WHAT THIS TASK INVOLVES: Only the lines below between the ones containing "brown brick A1:B2" and "white brick F7:G7", inclusive, are to be reproduced, each exactly as it stands.

PROVIDED ENTRIES:
-------------------------
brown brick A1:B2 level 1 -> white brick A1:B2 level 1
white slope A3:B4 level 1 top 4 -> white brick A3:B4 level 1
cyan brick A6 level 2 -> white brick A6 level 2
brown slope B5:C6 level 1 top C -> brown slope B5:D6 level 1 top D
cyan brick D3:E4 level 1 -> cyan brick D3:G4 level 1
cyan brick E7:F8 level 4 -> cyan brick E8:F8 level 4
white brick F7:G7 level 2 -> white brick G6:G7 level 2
-------------------------
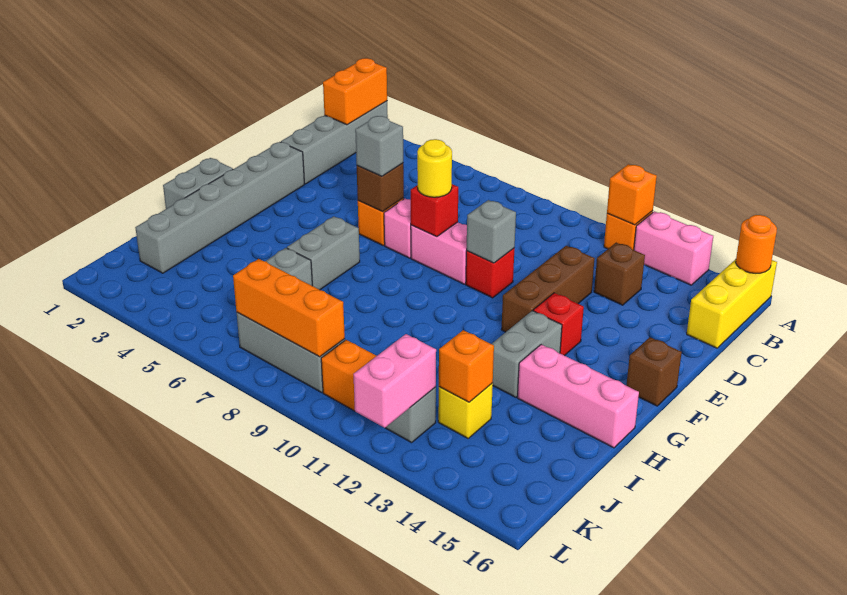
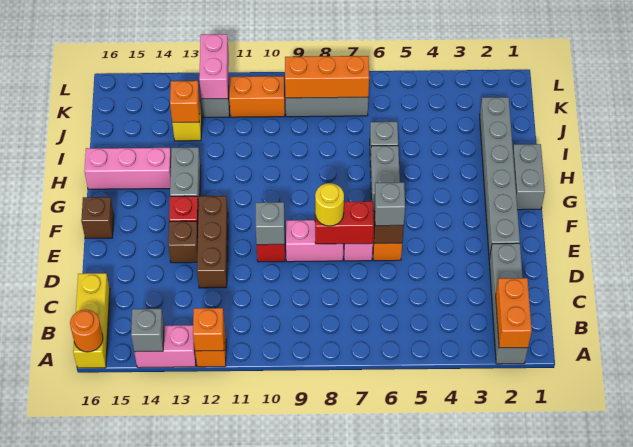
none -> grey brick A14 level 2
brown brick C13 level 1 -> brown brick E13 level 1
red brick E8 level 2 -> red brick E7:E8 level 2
-------------------------
REPLY:
brown brick A1:B2 level 1 -> white brick A1:B2 level 1
white slope A3:B4 level 1 top 4 -> white brick A3:B4 level 1
cyan brick A6 level 2 -> white brick A6 level 2
brown slope B5:C6 level 1 top C -> brown slope B5:D6 level 1 top D
cyan brick D3:E4 level 1 -> cyan brick D3:G4 level 1
cyan brick E7:F8 level 4 -> cyan brick E8:F8 level 4
white brick F7:G7 level 2 -> white brick G6:G7 level 2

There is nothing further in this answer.